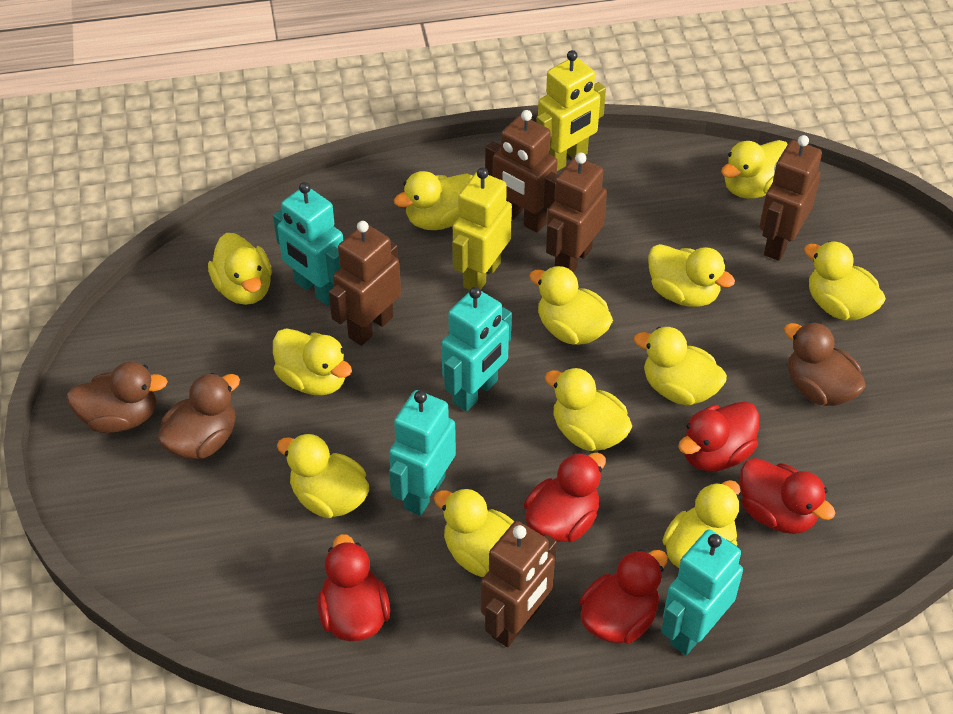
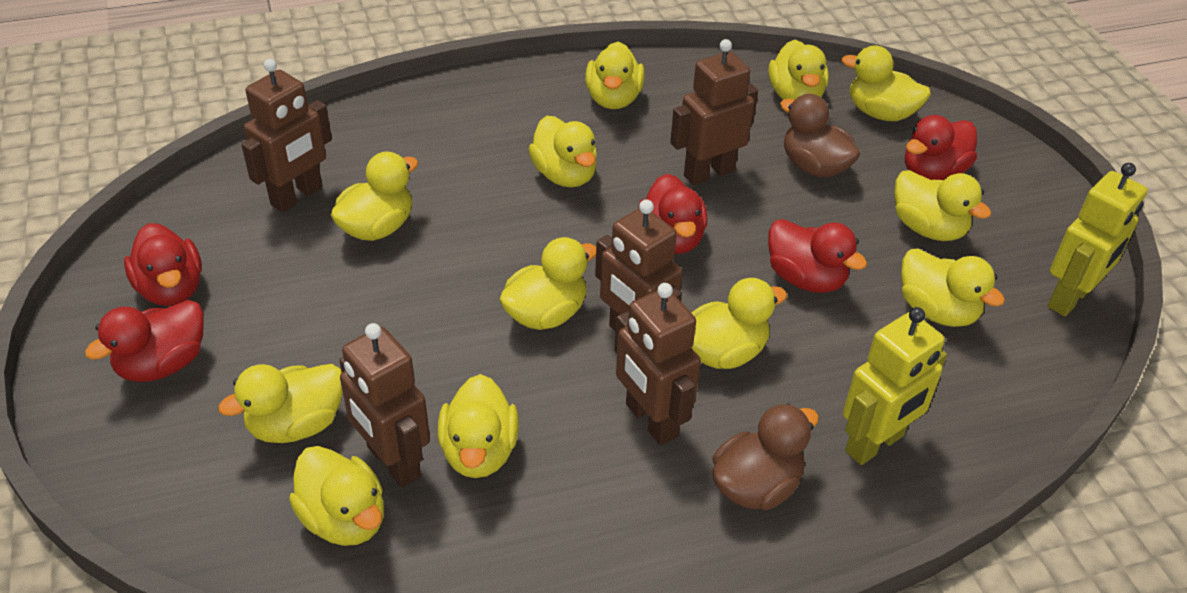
brown duck: 3 -> 2
turquoise robot: 4 -> 0

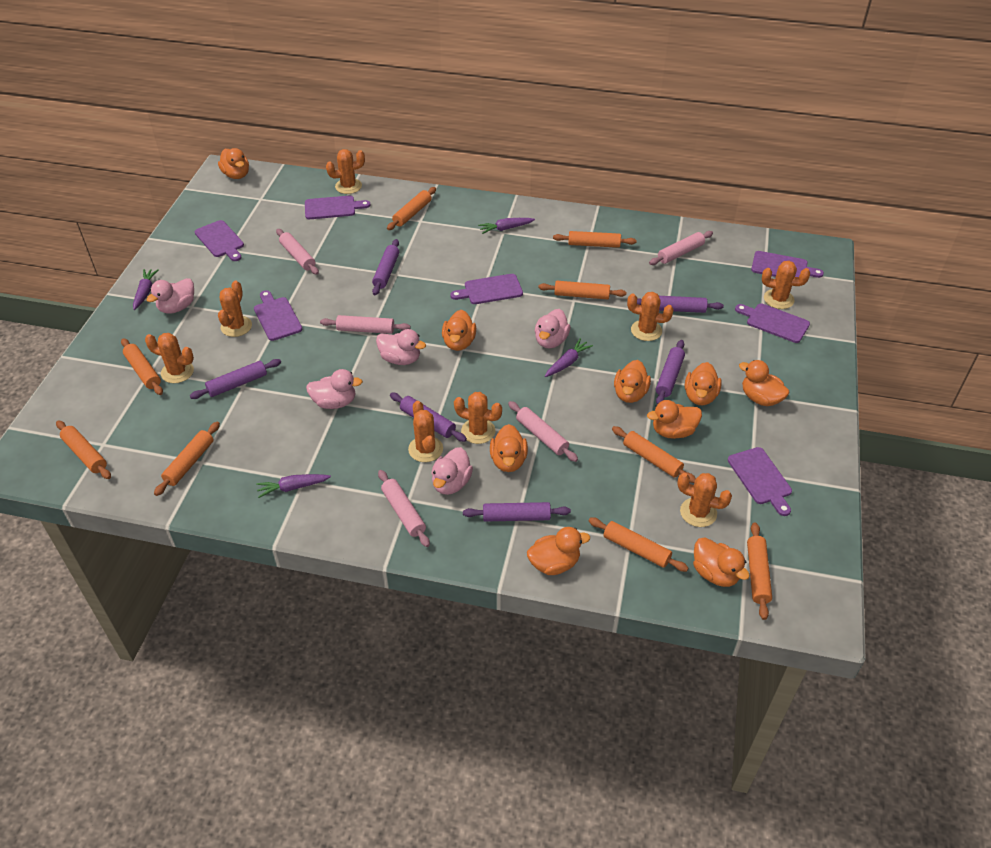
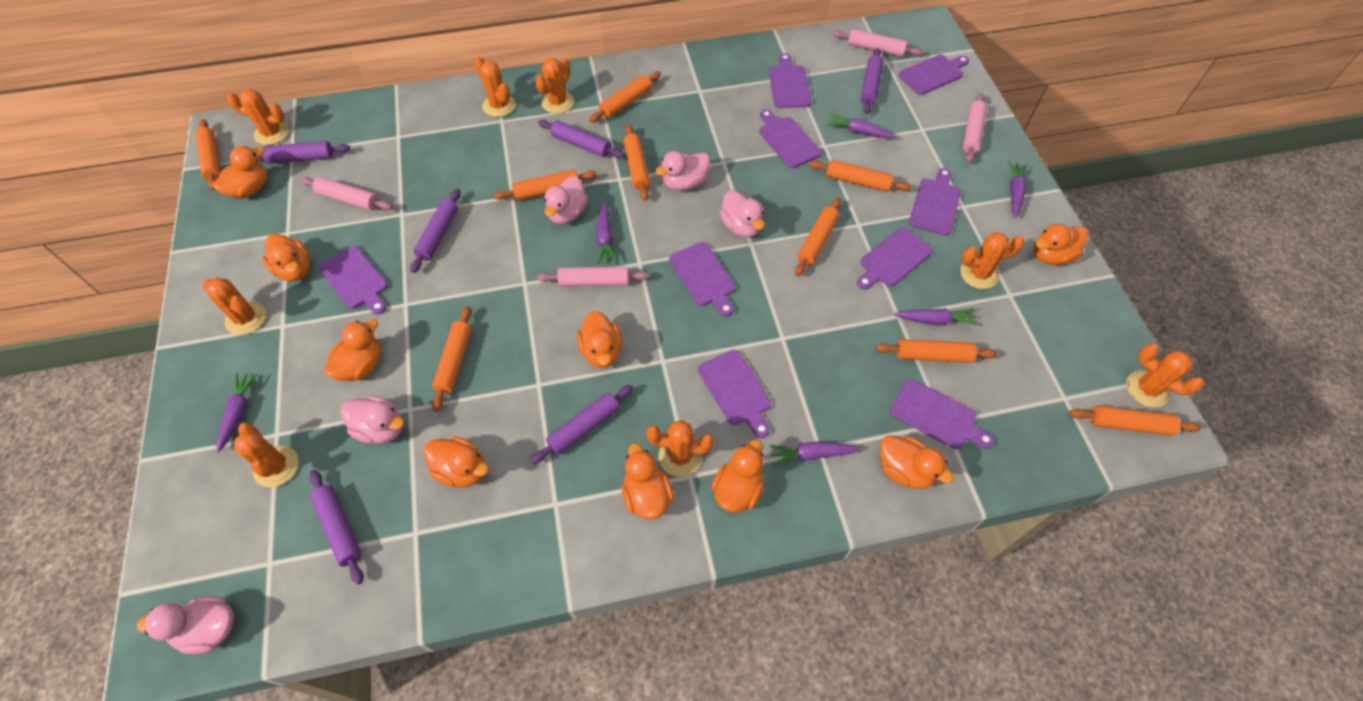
pink rolling pin: 5 -> 4
purple carrot: 4 -> 6
purple cutting board: 7 -> 9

*Exercise instructions:* Reproduce each entry above word for word. Pictures are not part of the copy.

*Result:*
brown duck: 3 -> 2
turquoise robot: 4 -> 0

pink rolling pin: 5 -> 4
purple carrot: 4 -> 6
purple cutting board: 7 -> 9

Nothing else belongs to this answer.